*Problem to solve*: No pictures belong in the copy, but every line of the material below must be reproduced exactly.

*Data section*:

[Start of Attachment]

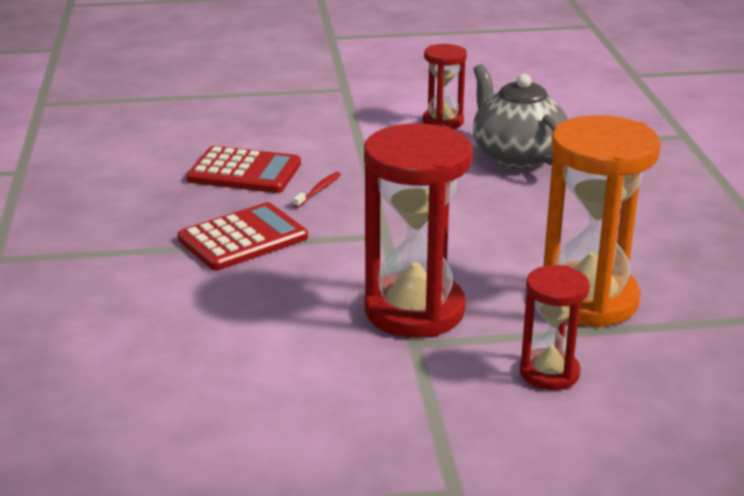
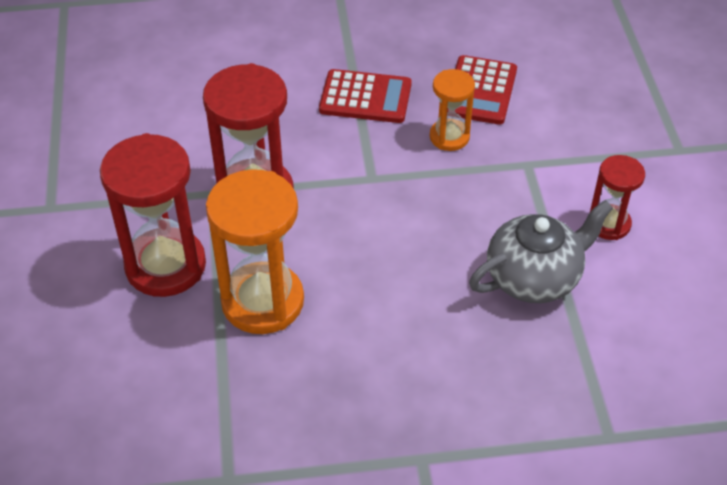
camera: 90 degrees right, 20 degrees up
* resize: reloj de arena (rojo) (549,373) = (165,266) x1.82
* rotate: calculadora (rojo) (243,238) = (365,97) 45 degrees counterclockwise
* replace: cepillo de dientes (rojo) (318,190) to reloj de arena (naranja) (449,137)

[End of Attachment]

*Worked solution*:
camera: 90 degrees right, 20 degrees up
* resize: reloj de arena (rojo) (549,373) = (165,266) x1.82
* rotate: calculadora (rojo) (243,238) = (365,97) 45 degrees counterclockwise
* replace: cepillo de dientes (rojo) (318,190) to reloj de arena (naranja) (449,137)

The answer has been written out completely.